Work required: Extract, exactly as written, all lines of the material below from the line that includes "op=shifted; was=fisunin (green)" through its last line.

Source data:
****

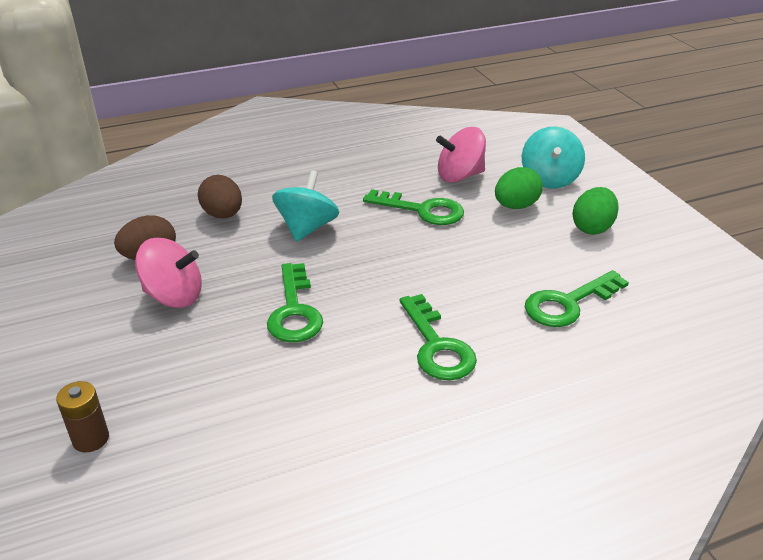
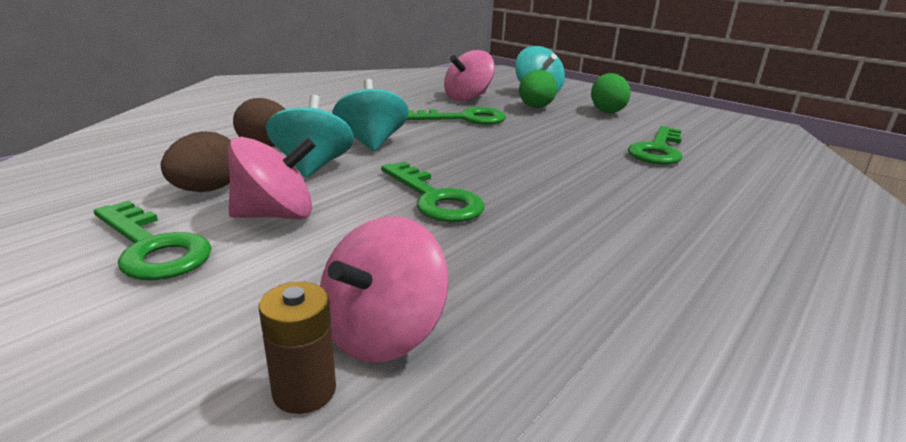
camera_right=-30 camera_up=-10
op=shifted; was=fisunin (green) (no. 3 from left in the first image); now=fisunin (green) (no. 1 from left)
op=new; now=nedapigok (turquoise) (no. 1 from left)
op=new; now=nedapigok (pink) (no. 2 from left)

****

Written response:
op=shifted; was=fisunin (green) (no. 3 from left in the first image); now=fisunin (green) (no. 1 from left)
op=new; now=nedapigok (turquoise) (no. 1 from left)
op=new; now=nedapigok (pink) (no. 2 from left)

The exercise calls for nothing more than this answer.